TASK OBJECTIVE – Among the entries below, please show each line that carries the word "Flugzeug".

SOURCE DATA Start Marker

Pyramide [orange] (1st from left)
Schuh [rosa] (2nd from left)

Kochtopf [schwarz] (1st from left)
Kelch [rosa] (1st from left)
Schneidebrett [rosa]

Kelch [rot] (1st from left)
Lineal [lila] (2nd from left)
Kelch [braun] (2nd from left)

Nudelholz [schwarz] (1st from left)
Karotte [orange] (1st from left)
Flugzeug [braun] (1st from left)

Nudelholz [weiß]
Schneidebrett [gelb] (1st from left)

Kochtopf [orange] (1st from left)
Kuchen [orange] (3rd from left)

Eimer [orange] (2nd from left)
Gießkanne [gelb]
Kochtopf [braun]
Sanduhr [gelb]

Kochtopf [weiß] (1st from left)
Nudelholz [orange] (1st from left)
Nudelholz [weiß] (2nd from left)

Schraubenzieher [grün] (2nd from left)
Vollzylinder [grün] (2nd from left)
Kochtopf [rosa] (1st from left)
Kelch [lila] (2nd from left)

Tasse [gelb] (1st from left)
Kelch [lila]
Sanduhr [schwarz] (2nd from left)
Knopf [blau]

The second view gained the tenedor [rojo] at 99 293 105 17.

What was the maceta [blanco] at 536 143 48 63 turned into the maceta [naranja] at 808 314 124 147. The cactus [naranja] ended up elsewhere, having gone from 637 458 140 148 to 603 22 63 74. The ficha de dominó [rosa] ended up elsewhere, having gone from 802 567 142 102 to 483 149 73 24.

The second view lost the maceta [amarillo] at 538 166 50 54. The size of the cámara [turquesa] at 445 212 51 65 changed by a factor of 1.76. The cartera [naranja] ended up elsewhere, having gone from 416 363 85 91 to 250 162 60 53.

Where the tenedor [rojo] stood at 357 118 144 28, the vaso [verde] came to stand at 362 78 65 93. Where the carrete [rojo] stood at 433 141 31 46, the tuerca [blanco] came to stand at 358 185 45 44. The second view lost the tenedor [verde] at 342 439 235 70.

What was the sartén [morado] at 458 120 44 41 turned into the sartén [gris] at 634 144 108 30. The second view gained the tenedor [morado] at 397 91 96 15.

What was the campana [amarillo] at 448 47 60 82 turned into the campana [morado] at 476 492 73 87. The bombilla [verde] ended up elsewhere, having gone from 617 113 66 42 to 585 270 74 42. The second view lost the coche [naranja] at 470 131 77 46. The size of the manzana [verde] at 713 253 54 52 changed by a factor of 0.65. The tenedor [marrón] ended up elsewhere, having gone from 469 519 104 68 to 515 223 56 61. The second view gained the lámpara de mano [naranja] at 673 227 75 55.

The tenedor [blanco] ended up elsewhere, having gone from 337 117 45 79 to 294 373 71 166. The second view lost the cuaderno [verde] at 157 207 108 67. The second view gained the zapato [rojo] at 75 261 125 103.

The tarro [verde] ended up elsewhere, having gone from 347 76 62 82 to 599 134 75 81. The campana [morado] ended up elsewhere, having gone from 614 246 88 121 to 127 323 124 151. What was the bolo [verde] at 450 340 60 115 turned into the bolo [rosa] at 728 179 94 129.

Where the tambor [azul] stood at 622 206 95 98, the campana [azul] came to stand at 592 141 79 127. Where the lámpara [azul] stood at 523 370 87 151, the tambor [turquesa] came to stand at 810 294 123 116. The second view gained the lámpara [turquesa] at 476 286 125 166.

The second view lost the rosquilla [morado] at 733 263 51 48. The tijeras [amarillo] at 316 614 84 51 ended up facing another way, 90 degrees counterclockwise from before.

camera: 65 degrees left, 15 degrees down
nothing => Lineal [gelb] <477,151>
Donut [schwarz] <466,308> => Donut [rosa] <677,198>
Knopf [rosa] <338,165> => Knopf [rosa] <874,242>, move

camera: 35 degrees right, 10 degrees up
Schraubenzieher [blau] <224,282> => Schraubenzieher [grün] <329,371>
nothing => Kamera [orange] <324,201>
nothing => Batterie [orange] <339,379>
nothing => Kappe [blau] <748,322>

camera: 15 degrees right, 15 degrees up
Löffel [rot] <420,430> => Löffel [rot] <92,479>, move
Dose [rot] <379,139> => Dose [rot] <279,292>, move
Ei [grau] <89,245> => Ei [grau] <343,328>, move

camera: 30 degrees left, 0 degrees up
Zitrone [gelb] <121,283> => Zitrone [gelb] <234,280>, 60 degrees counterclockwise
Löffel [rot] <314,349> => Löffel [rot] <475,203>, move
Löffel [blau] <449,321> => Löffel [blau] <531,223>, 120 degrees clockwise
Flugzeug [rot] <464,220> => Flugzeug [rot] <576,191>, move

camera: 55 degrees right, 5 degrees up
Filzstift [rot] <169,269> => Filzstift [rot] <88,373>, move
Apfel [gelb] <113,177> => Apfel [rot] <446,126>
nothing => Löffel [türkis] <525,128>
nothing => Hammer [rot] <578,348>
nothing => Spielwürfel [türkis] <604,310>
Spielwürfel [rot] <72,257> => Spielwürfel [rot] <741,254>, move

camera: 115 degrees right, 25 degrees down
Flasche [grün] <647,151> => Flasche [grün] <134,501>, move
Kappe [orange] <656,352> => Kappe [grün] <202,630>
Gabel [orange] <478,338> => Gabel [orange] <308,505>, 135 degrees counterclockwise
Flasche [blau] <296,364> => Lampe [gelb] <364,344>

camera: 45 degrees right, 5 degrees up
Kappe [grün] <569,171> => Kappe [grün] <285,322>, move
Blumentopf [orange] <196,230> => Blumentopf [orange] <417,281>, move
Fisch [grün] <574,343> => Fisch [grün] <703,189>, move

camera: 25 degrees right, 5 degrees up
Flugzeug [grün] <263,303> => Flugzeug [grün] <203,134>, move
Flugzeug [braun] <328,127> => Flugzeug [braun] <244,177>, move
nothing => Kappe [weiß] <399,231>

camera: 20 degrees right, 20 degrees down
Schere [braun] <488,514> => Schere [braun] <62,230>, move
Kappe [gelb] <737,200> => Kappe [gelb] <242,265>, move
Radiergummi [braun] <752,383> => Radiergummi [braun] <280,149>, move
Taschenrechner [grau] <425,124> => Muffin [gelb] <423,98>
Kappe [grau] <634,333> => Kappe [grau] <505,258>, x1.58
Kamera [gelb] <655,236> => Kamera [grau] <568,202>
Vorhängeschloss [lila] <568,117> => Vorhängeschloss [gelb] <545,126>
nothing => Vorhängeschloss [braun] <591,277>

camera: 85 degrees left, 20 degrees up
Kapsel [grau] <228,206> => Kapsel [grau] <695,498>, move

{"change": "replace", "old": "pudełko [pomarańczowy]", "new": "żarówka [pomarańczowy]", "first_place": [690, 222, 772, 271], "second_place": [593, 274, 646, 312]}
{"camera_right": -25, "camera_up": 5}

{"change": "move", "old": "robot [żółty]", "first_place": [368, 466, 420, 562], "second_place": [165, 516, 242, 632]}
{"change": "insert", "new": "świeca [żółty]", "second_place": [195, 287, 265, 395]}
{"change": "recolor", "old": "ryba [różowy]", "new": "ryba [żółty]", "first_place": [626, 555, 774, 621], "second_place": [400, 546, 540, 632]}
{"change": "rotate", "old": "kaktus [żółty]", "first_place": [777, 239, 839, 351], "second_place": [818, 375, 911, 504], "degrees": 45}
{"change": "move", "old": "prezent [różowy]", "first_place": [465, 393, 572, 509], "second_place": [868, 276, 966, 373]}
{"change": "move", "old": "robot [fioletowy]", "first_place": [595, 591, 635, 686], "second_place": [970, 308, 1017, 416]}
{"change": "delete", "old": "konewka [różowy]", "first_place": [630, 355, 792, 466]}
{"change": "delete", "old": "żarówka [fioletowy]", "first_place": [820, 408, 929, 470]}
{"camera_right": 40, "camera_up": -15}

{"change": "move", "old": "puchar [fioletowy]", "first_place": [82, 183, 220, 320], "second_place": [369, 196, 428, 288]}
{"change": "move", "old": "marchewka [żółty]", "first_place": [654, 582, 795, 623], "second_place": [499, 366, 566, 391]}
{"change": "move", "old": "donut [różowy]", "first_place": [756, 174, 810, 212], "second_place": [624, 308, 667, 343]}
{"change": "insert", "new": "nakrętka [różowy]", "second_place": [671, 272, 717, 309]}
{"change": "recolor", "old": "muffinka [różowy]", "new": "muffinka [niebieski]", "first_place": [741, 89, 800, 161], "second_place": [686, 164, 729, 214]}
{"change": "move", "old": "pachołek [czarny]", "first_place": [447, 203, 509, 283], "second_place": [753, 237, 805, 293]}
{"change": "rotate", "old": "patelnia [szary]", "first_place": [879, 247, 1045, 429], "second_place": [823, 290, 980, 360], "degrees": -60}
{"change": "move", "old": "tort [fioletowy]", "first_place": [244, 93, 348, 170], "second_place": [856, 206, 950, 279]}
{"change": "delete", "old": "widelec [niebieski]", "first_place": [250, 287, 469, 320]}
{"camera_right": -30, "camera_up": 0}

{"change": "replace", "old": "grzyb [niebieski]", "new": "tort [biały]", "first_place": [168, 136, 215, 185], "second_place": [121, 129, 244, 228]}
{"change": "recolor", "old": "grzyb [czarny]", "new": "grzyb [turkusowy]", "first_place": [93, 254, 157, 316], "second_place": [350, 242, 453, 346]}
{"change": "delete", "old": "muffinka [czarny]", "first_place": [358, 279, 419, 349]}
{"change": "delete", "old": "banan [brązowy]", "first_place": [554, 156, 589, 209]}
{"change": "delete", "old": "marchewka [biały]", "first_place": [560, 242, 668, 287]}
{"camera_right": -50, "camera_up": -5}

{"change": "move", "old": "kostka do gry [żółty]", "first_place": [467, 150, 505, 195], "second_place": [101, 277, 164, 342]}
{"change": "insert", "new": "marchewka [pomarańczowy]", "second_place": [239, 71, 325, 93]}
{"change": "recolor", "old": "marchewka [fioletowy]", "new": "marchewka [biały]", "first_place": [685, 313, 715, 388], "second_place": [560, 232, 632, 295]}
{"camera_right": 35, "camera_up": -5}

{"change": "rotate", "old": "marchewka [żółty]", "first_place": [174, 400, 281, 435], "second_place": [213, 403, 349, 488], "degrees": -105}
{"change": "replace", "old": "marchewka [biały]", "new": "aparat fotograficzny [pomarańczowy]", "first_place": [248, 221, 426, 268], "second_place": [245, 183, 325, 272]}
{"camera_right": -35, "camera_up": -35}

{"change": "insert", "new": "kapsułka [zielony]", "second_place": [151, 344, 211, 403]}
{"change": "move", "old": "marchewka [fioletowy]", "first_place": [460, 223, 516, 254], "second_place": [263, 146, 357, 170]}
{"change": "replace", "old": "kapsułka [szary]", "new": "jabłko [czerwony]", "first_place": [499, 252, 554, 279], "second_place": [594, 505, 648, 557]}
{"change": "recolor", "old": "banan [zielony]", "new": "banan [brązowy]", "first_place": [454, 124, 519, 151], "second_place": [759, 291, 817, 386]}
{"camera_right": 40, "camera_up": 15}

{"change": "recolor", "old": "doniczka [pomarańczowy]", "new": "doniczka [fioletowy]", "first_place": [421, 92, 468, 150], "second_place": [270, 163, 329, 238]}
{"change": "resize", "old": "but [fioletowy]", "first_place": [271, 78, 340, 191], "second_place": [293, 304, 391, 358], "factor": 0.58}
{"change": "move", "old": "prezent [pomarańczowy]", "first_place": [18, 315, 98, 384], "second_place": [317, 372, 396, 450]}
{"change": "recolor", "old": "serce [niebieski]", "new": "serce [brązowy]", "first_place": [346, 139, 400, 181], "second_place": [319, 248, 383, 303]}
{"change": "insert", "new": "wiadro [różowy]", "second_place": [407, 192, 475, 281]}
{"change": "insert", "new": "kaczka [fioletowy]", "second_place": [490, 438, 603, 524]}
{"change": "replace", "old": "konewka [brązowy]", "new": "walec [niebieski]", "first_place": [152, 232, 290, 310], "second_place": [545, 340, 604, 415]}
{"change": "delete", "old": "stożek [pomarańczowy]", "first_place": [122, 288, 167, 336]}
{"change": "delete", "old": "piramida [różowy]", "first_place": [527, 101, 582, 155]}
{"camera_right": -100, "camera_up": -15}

SOURCE DATA End Marker

SOLVED EXERCISE –
Flugzeug [braun] (1st from left)
Flugzeug [rot] <464,220> => Flugzeug [rot] <576,191>, move
Flugzeug [grün] <263,303> => Flugzeug [grün] <203,134>, move
Flugzeug [braun] <328,127> => Flugzeug [braun] <244,177>, move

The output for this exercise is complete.